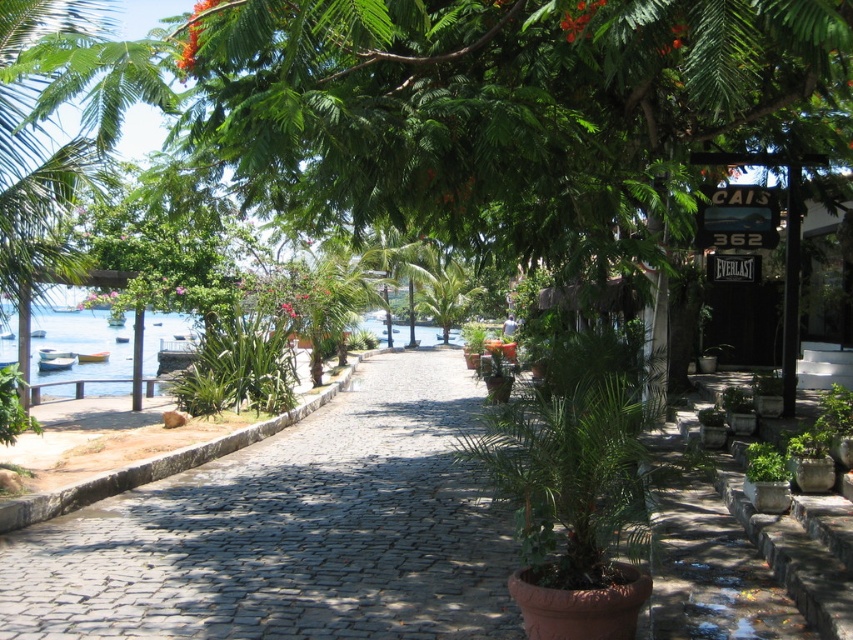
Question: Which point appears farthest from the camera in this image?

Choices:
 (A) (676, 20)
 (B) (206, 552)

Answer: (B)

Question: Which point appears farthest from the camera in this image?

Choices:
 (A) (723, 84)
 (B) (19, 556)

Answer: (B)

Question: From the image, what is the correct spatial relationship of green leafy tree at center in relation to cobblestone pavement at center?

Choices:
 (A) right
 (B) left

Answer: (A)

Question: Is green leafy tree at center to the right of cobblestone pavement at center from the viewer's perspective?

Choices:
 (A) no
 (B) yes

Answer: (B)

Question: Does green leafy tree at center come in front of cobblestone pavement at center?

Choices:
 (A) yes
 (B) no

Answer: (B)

****************

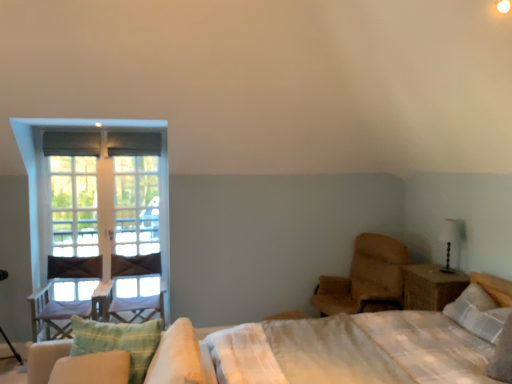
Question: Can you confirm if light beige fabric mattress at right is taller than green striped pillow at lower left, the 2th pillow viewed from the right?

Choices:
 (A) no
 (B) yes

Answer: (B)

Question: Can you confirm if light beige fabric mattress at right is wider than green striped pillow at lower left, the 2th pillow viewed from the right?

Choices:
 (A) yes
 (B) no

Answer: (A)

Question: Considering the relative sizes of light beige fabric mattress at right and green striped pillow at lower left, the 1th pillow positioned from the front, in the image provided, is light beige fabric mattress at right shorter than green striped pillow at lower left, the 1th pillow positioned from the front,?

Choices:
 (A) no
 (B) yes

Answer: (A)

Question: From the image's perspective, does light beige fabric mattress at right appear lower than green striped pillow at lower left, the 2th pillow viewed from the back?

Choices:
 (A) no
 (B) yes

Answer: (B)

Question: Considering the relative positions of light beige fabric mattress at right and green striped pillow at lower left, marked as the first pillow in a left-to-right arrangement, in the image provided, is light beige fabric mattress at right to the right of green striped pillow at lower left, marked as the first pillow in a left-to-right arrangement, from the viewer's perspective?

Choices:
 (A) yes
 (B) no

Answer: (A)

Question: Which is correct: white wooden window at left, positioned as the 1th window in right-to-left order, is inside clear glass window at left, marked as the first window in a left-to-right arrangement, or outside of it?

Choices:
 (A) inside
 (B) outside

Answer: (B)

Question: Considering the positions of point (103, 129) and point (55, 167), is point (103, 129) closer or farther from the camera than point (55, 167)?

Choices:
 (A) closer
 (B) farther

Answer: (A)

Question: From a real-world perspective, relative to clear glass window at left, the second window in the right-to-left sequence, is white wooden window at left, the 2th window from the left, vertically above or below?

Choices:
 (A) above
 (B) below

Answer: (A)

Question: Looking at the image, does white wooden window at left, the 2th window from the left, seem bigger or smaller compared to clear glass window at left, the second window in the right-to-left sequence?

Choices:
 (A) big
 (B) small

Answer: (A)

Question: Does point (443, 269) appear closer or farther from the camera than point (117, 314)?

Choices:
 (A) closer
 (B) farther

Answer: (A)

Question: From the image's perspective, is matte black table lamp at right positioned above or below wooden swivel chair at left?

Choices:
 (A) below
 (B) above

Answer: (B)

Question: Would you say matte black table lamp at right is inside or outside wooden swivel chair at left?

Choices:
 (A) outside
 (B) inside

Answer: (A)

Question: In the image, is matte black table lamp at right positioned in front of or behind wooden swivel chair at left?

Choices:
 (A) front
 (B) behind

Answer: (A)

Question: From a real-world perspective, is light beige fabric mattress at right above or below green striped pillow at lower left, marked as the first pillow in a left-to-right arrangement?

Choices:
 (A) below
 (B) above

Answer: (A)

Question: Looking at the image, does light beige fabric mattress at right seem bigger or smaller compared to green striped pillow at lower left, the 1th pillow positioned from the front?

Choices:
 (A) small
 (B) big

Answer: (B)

****************

* **Work instructions**
Gather each line of the records that contains the word "bigger", and copy those lines in full.

* **Written solution**
Question: Looking at the image, does white wooden window at left, the 2th window from the left, seem bigger or smaller compared to clear glass window at left, the second window in the right-to-left sequence?
Question: Looking at the image, does light beige fabric mattress at right seem bigger or smaller compared to green striped pillow at lower left, the 1th pillow positioned from the front?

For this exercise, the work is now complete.